── TASK MATERIAL ──
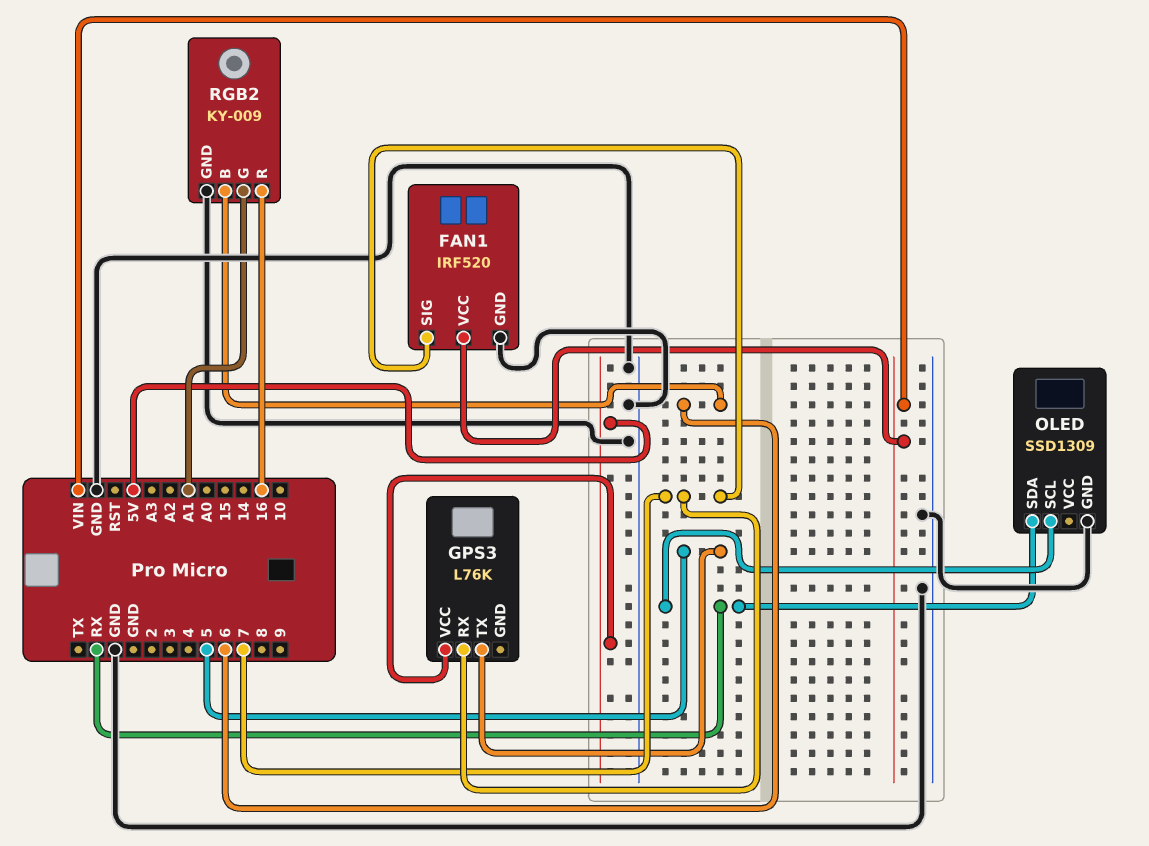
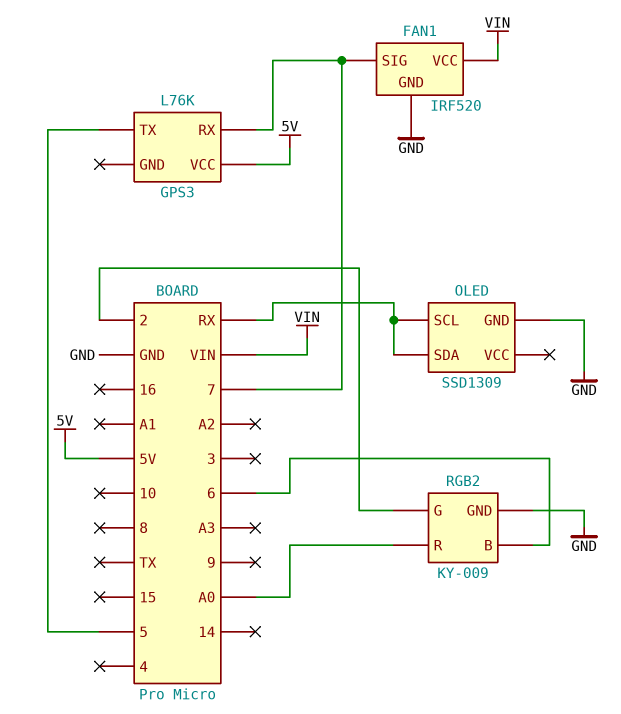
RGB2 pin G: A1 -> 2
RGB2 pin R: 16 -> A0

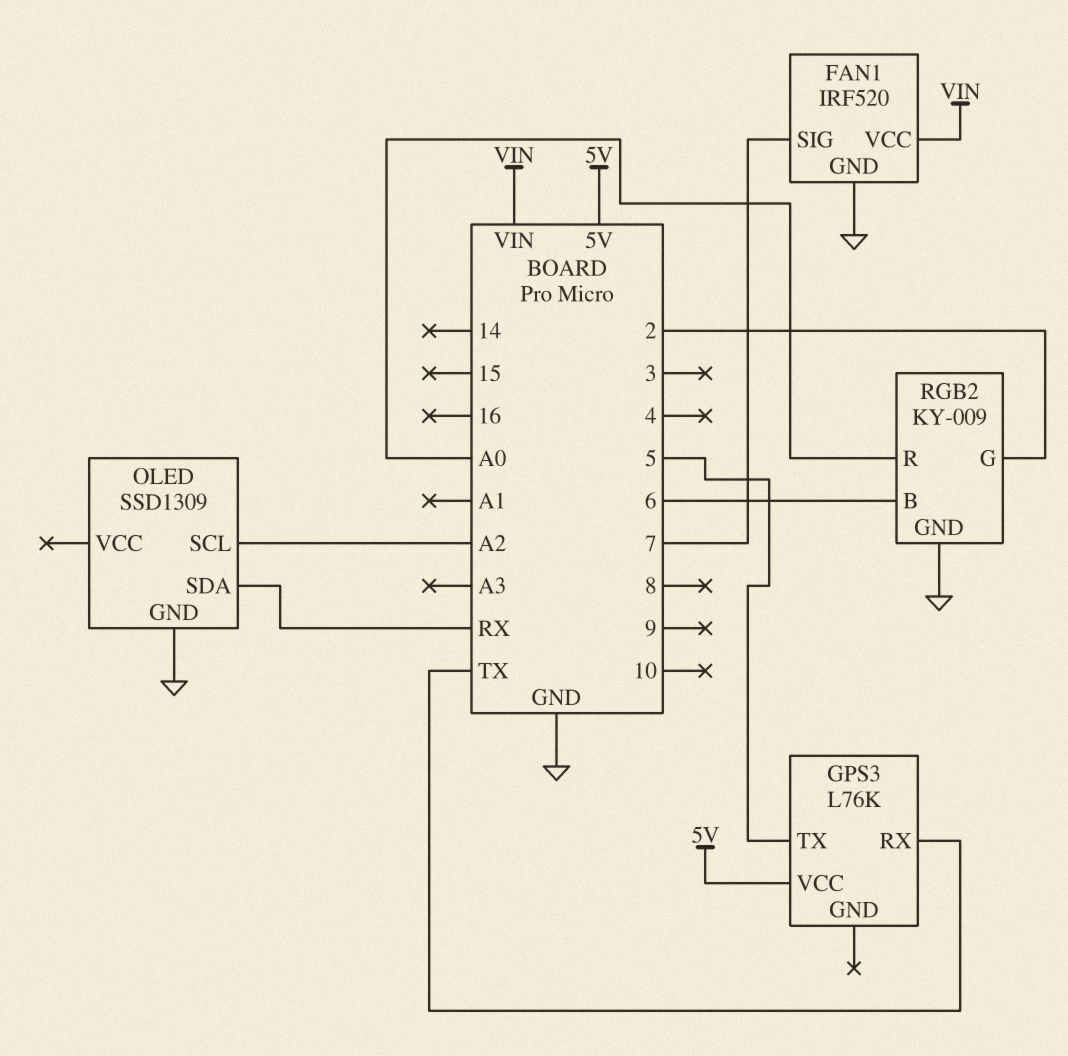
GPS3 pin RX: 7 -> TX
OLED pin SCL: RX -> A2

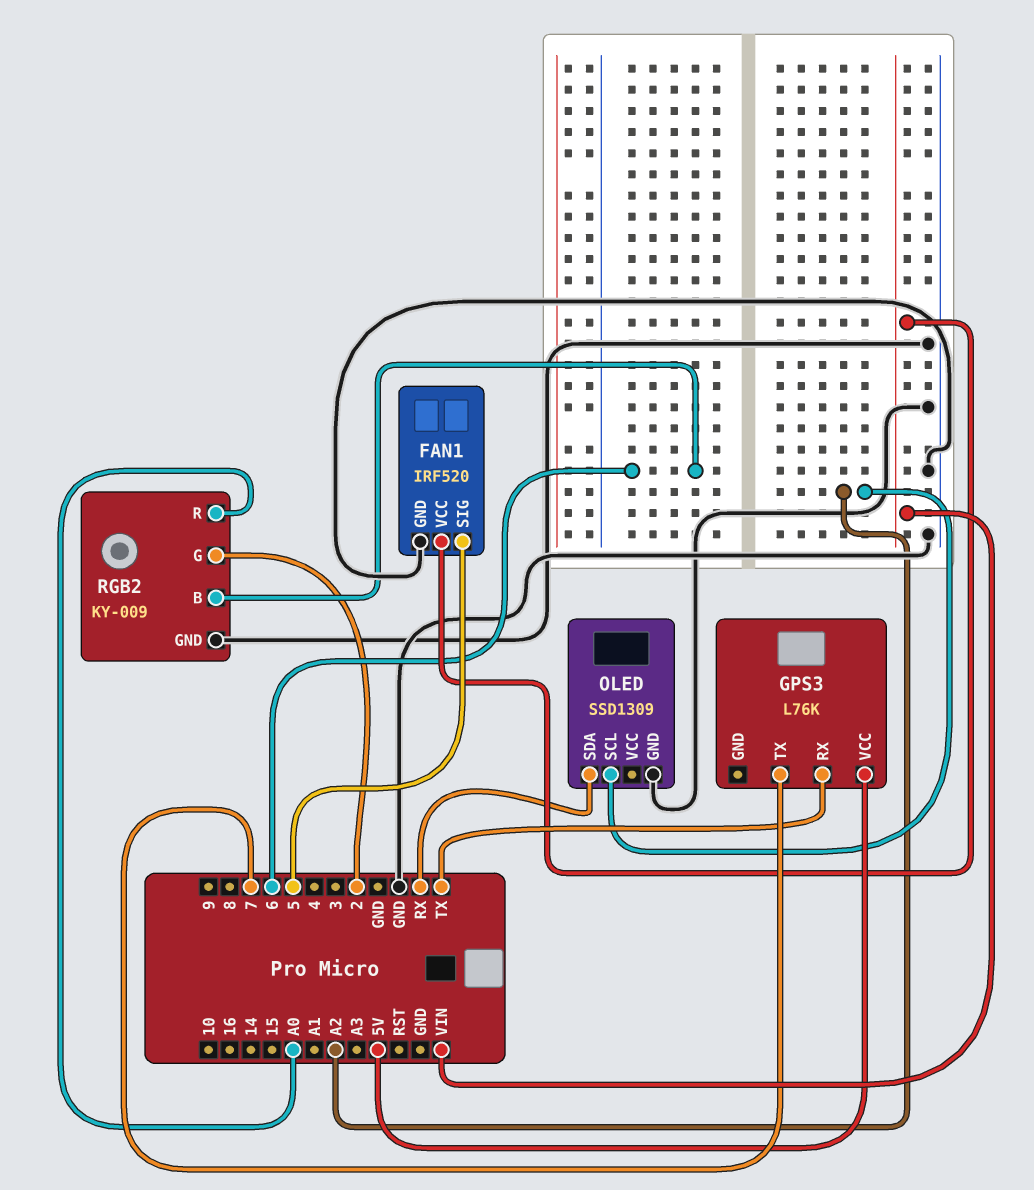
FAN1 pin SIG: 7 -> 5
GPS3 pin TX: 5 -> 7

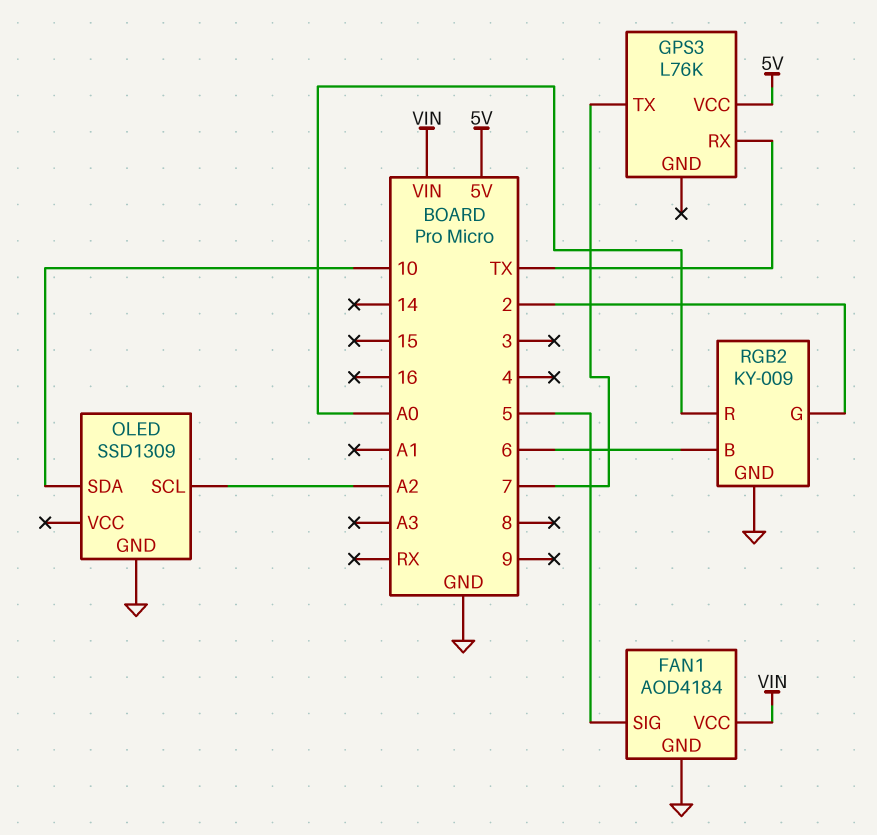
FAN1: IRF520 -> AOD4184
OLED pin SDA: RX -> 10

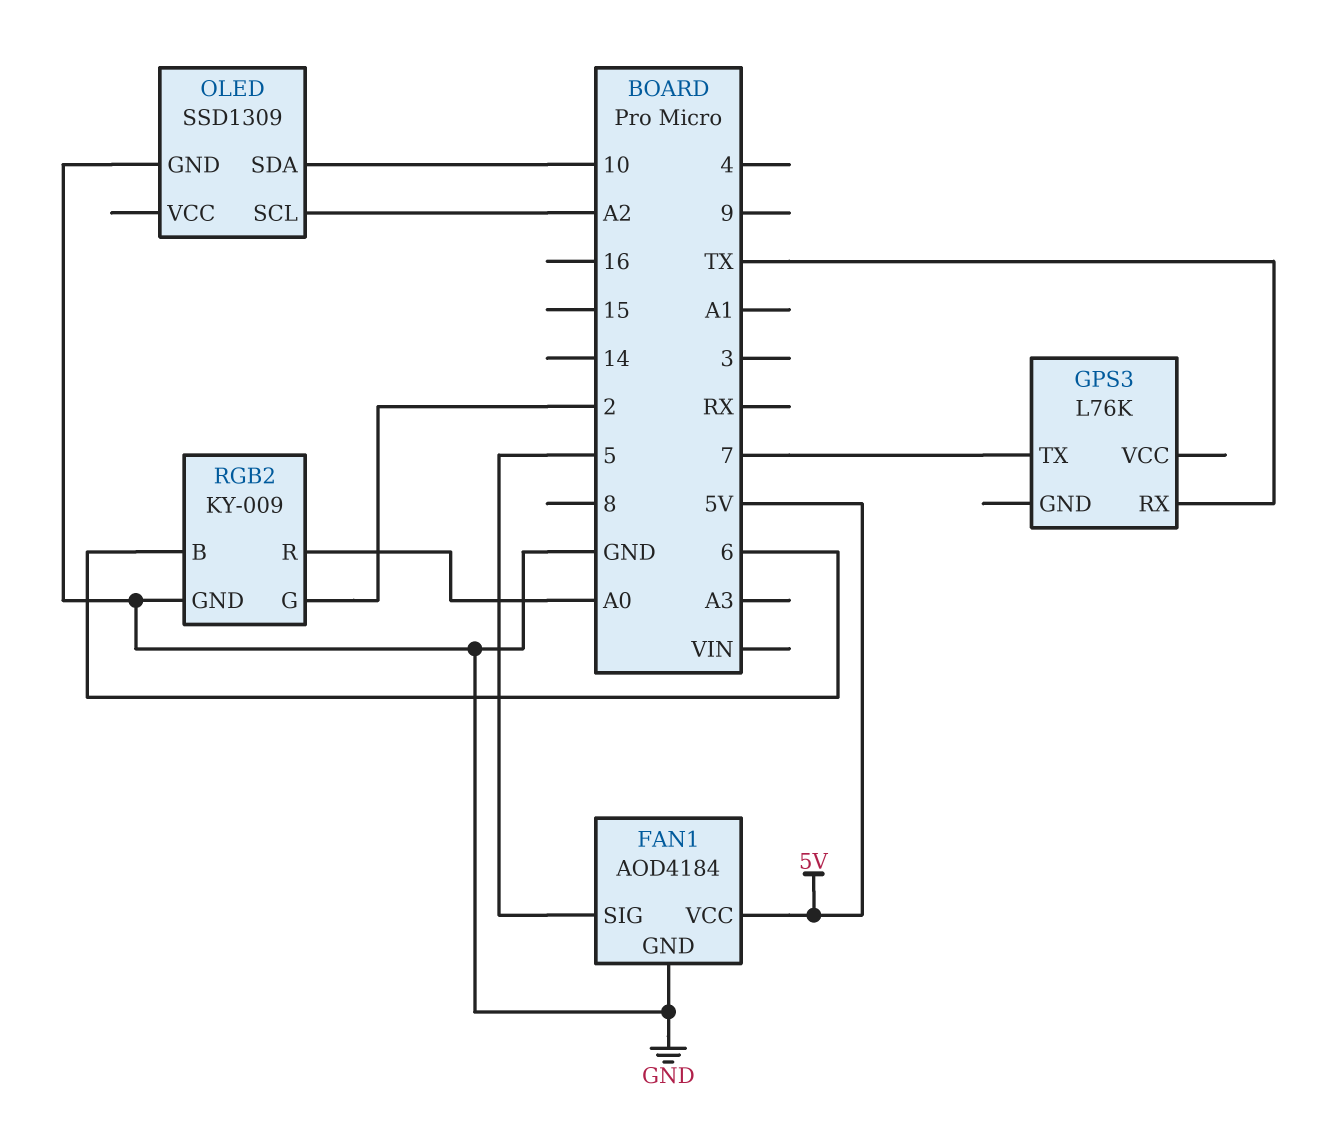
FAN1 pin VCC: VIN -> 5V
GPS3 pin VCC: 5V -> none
───
── TASK MATERIAL ──
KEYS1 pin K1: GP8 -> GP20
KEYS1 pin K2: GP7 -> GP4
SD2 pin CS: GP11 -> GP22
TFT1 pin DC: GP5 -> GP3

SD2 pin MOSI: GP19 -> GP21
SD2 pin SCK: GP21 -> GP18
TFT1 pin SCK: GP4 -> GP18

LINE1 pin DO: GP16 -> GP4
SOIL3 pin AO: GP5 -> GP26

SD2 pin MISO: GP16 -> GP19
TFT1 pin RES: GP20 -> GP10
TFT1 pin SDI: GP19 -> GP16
───
EXERCISE AIM =>
Would you quote everything above from the line containing "SD2 pin CS: GP11 -> GP22" down to the line containing "TFT1 pin SDI: GP19 -> GP16"? Include both of those lines and nothing else.

ANSWER =>
SD2 pin CS: GP11 -> GP22
TFT1 pin DC: GP5 -> GP3

SD2 pin MOSI: GP19 -> GP21
SD2 pin SCK: GP21 -> GP18
TFT1 pin SCK: GP4 -> GP18

LINE1 pin DO: GP16 -> GP4
SOIL3 pin AO: GP5 -> GP26

SD2 pin MISO: GP16 -> GP19
TFT1 pin RES: GP20 -> GP10
TFT1 pin SDI: GP19 -> GP16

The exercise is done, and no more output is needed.